Copy the rows below word for word, leaving out the pictures.

<<<<

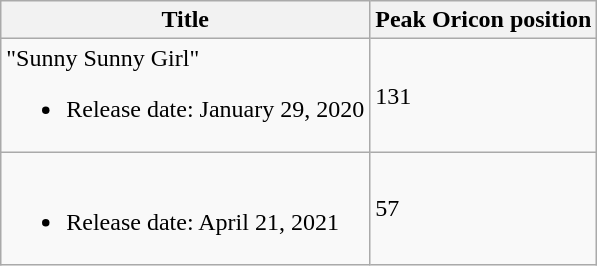
57 (484, 208)
"Sunny Sunny Girl"Release date: January 29, 2020 (186, 96)
Peak Oricon position (484, 20)
131 (484, 96)
Release date: April 21, 2021 (186, 208)
Title (186, 20)
Pinpoint the cell where the given text exists, returning its [X, Y] midpoint coordinate. 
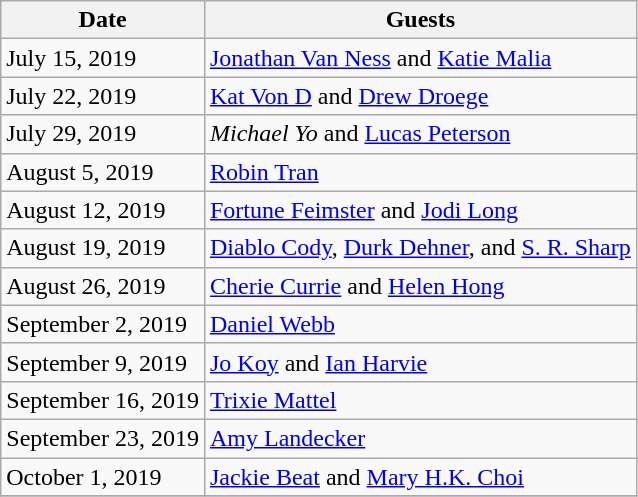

>>>>

Solution to the problem ::
57 (484, 208)
"Sunny Sunny Girl"Release date: January 29, 2020 (186, 96)
Peak Oricon position (484, 20)
131 (484, 96)
Release date: April 21, 2021 (186, 208)
Title (186, 20)
Pinpoint the cell where the given text exists, returning its [X, Y] midpoint coordinate. 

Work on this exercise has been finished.